• **ASSIGNED TASK**
When "moved" occurs in a line of the material, copy that line.

• **DATASET ENTRIES**

_ _ _ _ _

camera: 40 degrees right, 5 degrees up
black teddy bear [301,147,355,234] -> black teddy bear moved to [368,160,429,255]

_ _ _ _ _

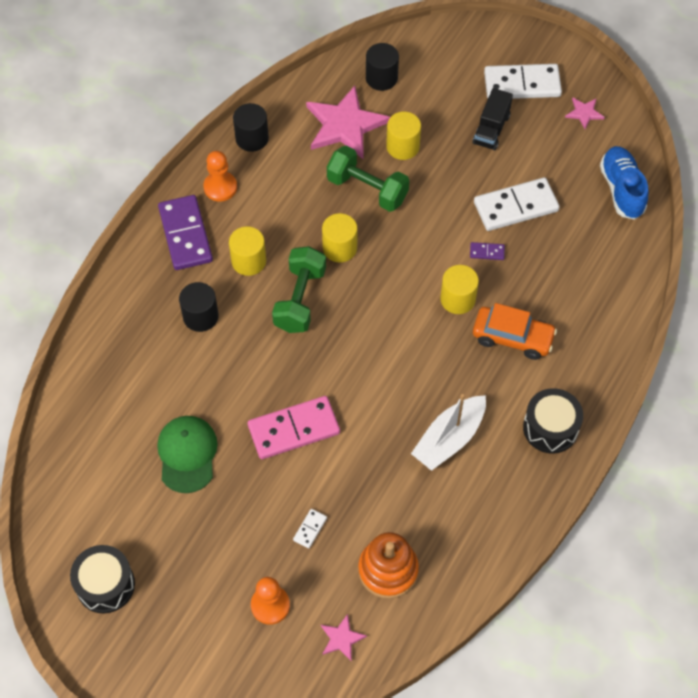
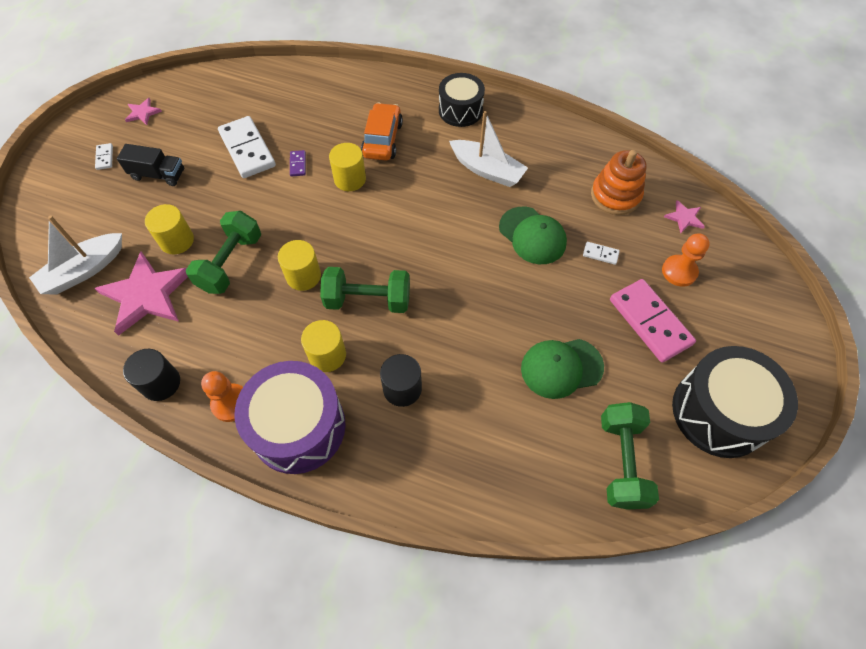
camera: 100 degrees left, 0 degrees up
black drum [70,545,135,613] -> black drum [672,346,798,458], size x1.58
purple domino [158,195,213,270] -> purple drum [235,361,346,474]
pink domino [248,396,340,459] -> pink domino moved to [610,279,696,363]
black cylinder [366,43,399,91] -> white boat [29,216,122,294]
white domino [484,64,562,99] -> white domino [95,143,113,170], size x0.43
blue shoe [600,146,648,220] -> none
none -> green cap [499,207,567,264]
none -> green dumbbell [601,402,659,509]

_ _ _ _ _

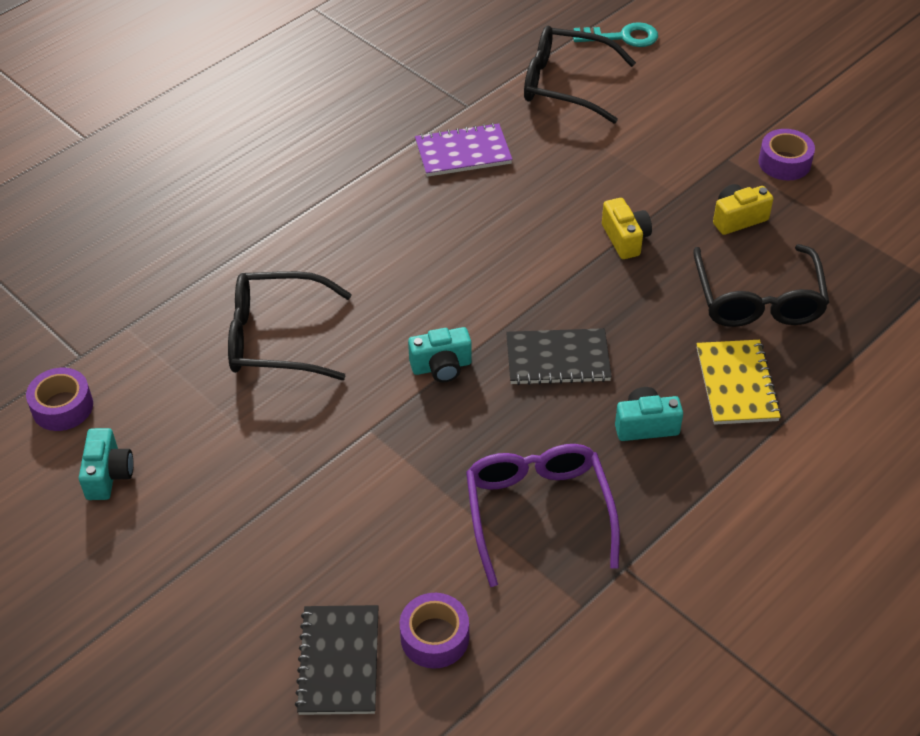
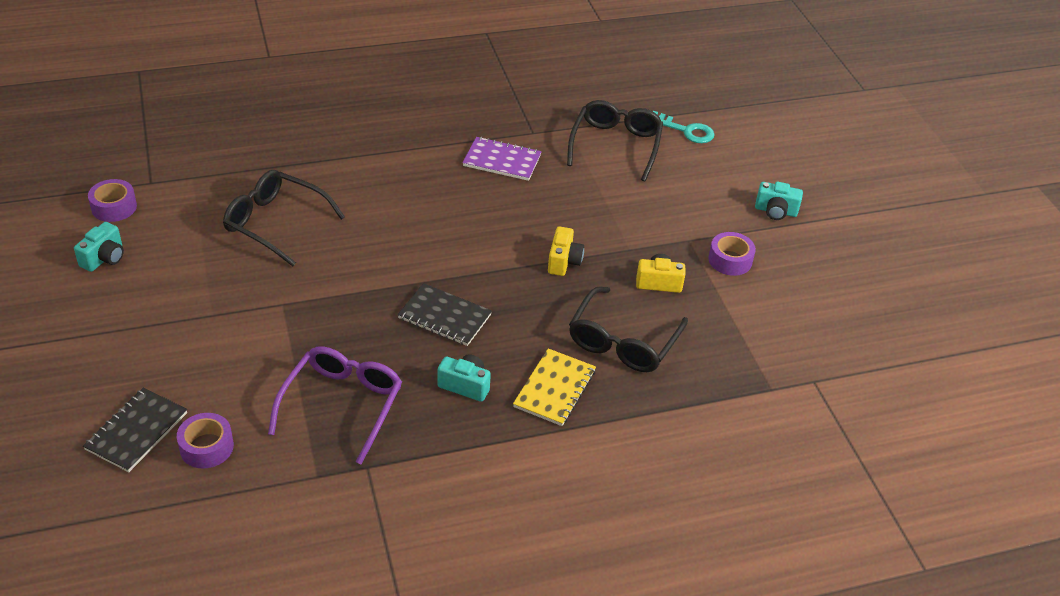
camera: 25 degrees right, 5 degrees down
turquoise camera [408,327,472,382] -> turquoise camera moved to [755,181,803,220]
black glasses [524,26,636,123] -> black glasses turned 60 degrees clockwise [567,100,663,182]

_ _ _ _ _

• **SOLVED EXERCISE**
black teddy bear [301,147,355,234] -> black teddy bear moved to [368,160,429,255]
pink domino [248,396,340,459] -> pink domino moved to [610,279,696,363]
turquoise camera [408,327,472,382] -> turquoise camera moved to [755,181,803,220]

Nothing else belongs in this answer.